*Exercise:* Nothing in the records may be left out; restate them word for word.
Extracted records START
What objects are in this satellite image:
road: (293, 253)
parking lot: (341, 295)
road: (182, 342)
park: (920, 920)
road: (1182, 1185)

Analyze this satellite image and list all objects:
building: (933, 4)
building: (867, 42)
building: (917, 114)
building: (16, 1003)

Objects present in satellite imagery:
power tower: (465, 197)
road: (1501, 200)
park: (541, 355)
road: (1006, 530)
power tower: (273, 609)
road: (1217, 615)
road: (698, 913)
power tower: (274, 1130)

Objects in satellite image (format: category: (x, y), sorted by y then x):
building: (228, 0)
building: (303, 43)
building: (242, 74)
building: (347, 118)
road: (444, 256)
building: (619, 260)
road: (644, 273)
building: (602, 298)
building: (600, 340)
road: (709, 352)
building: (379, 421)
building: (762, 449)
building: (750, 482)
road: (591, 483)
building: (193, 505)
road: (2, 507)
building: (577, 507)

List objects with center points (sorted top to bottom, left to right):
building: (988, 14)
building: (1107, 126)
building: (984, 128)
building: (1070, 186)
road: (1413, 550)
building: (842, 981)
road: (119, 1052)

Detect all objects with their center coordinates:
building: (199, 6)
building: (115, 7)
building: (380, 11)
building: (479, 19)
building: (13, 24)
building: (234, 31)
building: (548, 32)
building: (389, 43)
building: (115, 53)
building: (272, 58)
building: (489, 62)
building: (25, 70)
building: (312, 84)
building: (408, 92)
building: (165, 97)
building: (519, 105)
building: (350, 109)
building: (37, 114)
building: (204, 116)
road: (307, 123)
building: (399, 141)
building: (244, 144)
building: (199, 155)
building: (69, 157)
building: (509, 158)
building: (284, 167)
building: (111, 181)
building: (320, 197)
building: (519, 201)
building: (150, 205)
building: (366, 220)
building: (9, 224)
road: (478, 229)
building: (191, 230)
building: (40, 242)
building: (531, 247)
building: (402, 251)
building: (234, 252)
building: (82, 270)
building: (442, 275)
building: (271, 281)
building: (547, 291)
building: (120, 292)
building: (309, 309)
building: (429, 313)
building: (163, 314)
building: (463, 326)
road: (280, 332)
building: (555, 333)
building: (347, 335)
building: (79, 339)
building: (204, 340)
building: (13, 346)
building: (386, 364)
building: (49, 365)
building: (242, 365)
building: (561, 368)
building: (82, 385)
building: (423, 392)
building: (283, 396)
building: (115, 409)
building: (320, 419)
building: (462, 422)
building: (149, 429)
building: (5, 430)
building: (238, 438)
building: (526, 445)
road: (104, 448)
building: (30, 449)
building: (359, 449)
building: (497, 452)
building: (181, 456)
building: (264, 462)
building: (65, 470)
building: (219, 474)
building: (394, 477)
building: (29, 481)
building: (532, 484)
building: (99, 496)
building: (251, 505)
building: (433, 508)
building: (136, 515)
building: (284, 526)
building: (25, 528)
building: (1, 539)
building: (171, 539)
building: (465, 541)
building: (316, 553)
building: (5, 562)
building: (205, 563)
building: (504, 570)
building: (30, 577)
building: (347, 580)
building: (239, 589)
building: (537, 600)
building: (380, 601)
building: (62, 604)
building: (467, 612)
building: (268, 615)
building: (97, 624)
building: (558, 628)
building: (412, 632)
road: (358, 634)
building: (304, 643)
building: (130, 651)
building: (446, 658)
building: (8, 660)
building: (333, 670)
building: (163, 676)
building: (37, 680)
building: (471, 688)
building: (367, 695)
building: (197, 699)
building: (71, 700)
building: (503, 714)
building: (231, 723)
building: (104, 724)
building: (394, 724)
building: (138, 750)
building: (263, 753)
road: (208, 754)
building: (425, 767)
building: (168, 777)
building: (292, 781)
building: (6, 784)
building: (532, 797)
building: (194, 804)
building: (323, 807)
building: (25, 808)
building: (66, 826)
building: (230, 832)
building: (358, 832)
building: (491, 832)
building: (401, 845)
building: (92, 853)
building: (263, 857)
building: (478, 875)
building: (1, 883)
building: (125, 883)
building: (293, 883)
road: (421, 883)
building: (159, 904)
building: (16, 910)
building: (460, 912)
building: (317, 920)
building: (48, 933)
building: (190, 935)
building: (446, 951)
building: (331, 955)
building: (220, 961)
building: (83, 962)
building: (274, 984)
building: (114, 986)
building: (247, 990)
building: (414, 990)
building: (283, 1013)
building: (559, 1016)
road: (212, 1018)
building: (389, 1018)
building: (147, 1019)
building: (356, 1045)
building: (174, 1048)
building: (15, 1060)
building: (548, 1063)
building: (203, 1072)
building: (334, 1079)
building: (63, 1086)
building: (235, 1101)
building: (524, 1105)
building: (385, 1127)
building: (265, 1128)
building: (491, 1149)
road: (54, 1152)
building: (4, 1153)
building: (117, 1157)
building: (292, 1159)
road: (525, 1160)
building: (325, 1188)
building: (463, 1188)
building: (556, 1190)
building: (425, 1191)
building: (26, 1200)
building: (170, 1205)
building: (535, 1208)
Extracted records END
*Task answer:*
What objects are in this satellite image:
road: (293, 253)
parking lot: (341, 295)
road: (182, 342)
park: (920, 920)
road: (1182, 1185)

Analyze this satellite image and list all objects:
building: (933, 4)
building: (867, 42)
building: (917, 114)
building: (16, 1003)

Objects present in satellite imagery:
power tower: (465, 197)
road: (1501, 200)
park: (541, 355)
road: (1006, 530)
power tower: (273, 609)
road: (1217, 615)
road: (698, 913)
power tower: (274, 1130)

Objects in satellite image (format: category: (x, y), sorted by y then x):
building: (228, 0)
building: (303, 43)
building: (242, 74)
building: (347, 118)
road: (444, 256)
building: (619, 260)
road: (644, 273)
building: (602, 298)
building: (600, 340)
road: (709, 352)
building: (379, 421)
building: (762, 449)
building: (750, 482)
road: (591, 483)
building: (193, 505)
road: (2, 507)
building: (577, 507)

List objects with center points (sorted top to bottom, left to right):
building: (988, 14)
building: (1107, 126)
building: (984, 128)
building: (1070, 186)
road: (1413, 550)
building: (842, 981)
road: (119, 1052)

Detect all objects with their center coordinates:
building: (199, 6)
building: (115, 7)
building: (380, 11)
building: (479, 19)
building: (13, 24)
building: (234, 31)
building: (548, 32)
building: (389, 43)
building: (115, 53)
building: (272, 58)
building: (489, 62)
building: (25, 70)
building: (312, 84)
building: (408, 92)
building: (165, 97)
building: (519, 105)
building: (350, 109)
building: (37, 114)
building: (204, 116)
road: (307, 123)
building: (399, 141)
building: (244, 144)
building: (199, 155)
building: (69, 157)
building: (509, 158)
building: (284, 167)
building: (111, 181)
building: (320, 197)
building: (519, 201)
building: (150, 205)
building: (366, 220)
building: (9, 224)
road: (478, 229)
building: (191, 230)
building: (40, 242)
building: (531, 247)
building: (402, 251)
building: (234, 252)
building: (82, 270)
building: (442, 275)
building: (271, 281)
building: (547, 291)
building: (120, 292)
building: (309, 309)
building: (429, 313)
building: (163, 314)
building: (463, 326)
road: (280, 332)
building: (555, 333)
building: (347, 335)
building: (79, 339)
building: (204, 340)
building: (13, 346)
building: (386, 364)
building: (49, 365)
building: (242, 365)
building: (561, 368)
building: (82, 385)
building: (423, 392)
building: (283, 396)
building: (115, 409)
building: (320, 419)
building: (462, 422)
building: (149, 429)
building: (5, 430)
building: (238, 438)
building: (526, 445)
road: (104, 448)
building: (30, 449)
building: (359, 449)
building: (497, 452)
building: (181, 456)
building: (264, 462)
building: (65, 470)
building: (219, 474)
building: (394, 477)
building: (29, 481)
building: (532, 484)
building: (99, 496)
building: (251, 505)
building: (433, 508)
building: (136, 515)
building: (284, 526)
building: (25, 528)
building: (1, 539)
building: (171, 539)
building: (465, 541)
building: (316, 553)
building: (5, 562)
building: (205, 563)
building: (504, 570)
building: (30, 577)
building: (347, 580)
building: (239, 589)
building: (537, 600)
building: (380, 601)
building: (62, 604)
building: (467, 612)
building: (268, 615)
building: (97, 624)
building: (558, 628)
building: (412, 632)
road: (358, 634)
building: (304, 643)
building: (130, 651)
building: (446, 658)
building: (8, 660)
building: (333, 670)
building: (163, 676)
building: (37, 680)
building: (471, 688)
building: (367, 695)
building: (197, 699)
building: (71, 700)
building: (503, 714)
building: (231, 723)
building: (104, 724)
building: (394, 724)
building: (138, 750)
building: (263, 753)
road: (208, 754)
building: (425, 767)
building: (168, 777)
building: (292, 781)
building: (6, 784)
building: (532, 797)
building: (194, 804)
building: (323, 807)
building: (25, 808)
building: (66, 826)
building: (230, 832)
building: (358, 832)
building: (491, 832)
building: (401, 845)
building: (92, 853)
building: (263, 857)
building: (478, 875)
building: (1, 883)
building: (125, 883)
building: (293, 883)
road: (421, 883)
building: (159, 904)
building: (16, 910)
building: (460, 912)
building: (317, 920)
building: (48, 933)
building: (190, 935)
building: (446, 951)
building: (331, 955)
building: (220, 961)
building: (83, 962)
building: (274, 984)
building: (114, 986)
building: (247, 990)
building: (414, 990)
building: (283, 1013)
building: (559, 1016)
road: (212, 1018)
building: (389, 1018)
building: (147, 1019)
building: (356, 1045)
building: (174, 1048)
building: (15, 1060)
building: (548, 1063)
building: (203, 1072)
building: (334, 1079)
building: (63, 1086)
building: (235, 1101)
building: (524, 1105)
building: (385, 1127)
building: (265, 1128)
building: (491, 1149)
road: (54, 1152)
building: (4, 1153)
building: (117, 1157)
building: (292, 1159)
road: (525, 1160)
building: (325, 1188)
building: (463, 1188)
building: (556, 1190)
building: (425, 1191)
building: (26, 1200)
building: (170, 1205)
building: (535, 1208)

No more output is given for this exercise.